- [WHAT THE TASK ASKS]: All of the entries should be returned without a single change.

[Object transformation records]

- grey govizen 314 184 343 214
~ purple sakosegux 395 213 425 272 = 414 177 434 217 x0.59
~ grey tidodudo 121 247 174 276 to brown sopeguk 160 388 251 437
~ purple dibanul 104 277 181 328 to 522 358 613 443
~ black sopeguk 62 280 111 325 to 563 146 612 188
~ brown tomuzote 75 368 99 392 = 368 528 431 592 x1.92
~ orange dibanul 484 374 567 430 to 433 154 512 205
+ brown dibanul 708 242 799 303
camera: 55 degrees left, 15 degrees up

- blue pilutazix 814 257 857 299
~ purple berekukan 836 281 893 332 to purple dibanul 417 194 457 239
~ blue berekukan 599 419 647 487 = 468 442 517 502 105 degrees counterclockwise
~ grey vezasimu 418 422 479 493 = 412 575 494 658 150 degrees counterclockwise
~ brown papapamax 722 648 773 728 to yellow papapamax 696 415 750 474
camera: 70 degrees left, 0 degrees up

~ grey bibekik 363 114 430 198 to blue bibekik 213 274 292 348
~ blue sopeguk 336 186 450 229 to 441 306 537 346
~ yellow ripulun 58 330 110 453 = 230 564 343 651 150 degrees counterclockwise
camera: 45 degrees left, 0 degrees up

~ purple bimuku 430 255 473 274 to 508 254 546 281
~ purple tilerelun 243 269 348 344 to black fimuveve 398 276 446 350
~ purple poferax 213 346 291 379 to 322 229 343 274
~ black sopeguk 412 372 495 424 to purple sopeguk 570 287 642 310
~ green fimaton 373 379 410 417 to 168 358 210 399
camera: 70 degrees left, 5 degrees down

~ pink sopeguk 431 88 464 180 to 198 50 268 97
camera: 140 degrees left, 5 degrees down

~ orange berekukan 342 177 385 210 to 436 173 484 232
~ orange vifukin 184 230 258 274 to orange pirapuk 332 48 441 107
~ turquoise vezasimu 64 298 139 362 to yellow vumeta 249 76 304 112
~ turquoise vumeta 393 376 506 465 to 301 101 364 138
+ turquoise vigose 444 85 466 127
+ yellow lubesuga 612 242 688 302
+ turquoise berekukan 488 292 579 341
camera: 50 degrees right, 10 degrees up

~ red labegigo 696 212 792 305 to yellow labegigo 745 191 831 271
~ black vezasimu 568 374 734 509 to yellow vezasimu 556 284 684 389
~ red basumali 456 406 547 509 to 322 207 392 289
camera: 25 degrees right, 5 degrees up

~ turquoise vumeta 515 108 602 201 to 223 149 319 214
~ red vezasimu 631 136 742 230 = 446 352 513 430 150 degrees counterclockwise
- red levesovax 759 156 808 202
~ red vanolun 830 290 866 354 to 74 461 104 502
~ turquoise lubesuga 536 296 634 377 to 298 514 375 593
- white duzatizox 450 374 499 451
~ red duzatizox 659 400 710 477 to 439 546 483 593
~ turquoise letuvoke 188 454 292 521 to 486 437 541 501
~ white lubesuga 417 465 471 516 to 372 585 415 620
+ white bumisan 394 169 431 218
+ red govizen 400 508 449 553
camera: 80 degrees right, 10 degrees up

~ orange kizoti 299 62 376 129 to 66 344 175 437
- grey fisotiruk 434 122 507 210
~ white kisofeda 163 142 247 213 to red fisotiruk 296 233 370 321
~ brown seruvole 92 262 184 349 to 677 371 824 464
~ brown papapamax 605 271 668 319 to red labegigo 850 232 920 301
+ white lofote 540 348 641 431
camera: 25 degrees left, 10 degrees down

- [THE COMPLETED TASK]:
- grey govizen 314 184 343 214
~ purple sakosegux 395 213 425 272 = 414 177 434 217 x0.59
~ grey tidodudo 121 247 174 276 to brown sopeguk 160 388 251 437
~ purple dibanul 104 277 181 328 to 522 358 613 443
~ black sopeguk 62 280 111 325 to 563 146 612 188
~ brown tomuzote 75 368 99 392 = 368 528 431 592 x1.92
~ orange dibanul 484 374 567 430 to 433 154 512 205
+ brown dibanul 708 242 799 303
camera: 55 degrees left, 15 degrees up

- blue pilutazix 814 257 857 299
~ purple berekukan 836 281 893 332 to purple dibanul 417 194 457 239
~ blue berekukan 599 419 647 487 = 468 442 517 502 105 degrees counterclockwise
~ grey vezasimu 418 422 479 493 = 412 575 494 658 150 degrees counterclockwise
~ brown papapamax 722 648 773 728 to yellow papapamax 696 415 750 474
camera: 70 degrees left, 0 degrees up

~ grey bibekik 363 114 430 198 to blue bibekik 213 274 292 348
~ blue sopeguk 336 186 450 229 to 441 306 537 346
~ yellow ripulun 58 330 110 453 = 230 564 343 651 150 degrees counterclockwise
camera: 45 degrees left, 0 degrees up

~ purple bimuku 430 255 473 274 to 508 254 546 281
~ purple tilerelun 243 269 348 344 to black fimuveve 398 276 446 350
~ purple poferax 213 346 291 379 to 322 229 343 274
~ black sopeguk 412 372 495 424 to purple sopeguk 570 287 642 310
~ green fimaton 373 379 410 417 to 168 358 210 399
camera: 70 degrees left, 5 degrees down

~ pink sopeguk 431 88 464 180 to 198 50 268 97
camera: 140 degrees left, 5 degrees down

~ orange berekukan 342 177 385 210 to 436 173 484 232
~ orange vifukin 184 230 258 274 to orange pirapuk 332 48 441 107
~ turquoise vezasimu 64 298 139 362 to yellow vumeta 249 76 304 112
~ turquoise vumeta 393 376 506 465 to 301 101 364 138
+ turquoise vigose 444 85 466 127
+ yellow lubesuga 612 242 688 302
+ turquoise berekukan 488 292 579 341
camera: 50 degrees right, 10 degrees up

~ red labegigo 696 212 792 305 to yellow labegigo 745 191 831 271
~ black vezasimu 568 374 734 509 to yellow vezasimu 556 284 684 389
~ red basumali 456 406 547 509 to 322 207 392 289
camera: 25 degrees right, 5 degrees up

~ turquoise vumeta 515 108 602 201 to 223 149 319 214
~ red vezasimu 631 136 742 230 = 446 352 513 430 150 degrees counterclockwise
- red levesovax 759 156 808 202
~ red vanolun 830 290 866 354 to 74 461 104 502
~ turquoise lubesuga 536 296 634 377 to 298 514 375 593
- white duzatizox 450 374 499 451
~ red duzatizox 659 400 710 477 to 439 546 483 593
~ turquoise letuvoke 188 454 292 521 to 486 437 541 501
~ white lubesuga 417 465 471 516 to 372 585 415 620
+ white bumisan 394 169 431 218
+ red govizen 400 508 449 553
camera: 80 degrees right, 10 degrees up

~ orange kizoti 299 62 376 129 to 66 344 175 437
- grey fisotiruk 434 122 507 210
~ white kisofeda 163 142 247 213 to red fisotiruk 296 233 370 321
~ brown seruvole 92 262 184 349 to 677 371 824 464
~ brown papapamax 605 271 668 319 to red labegigo 850 232 920 301
+ white lofote 540 348 641 431
camera: 25 degrees left, 10 degrees down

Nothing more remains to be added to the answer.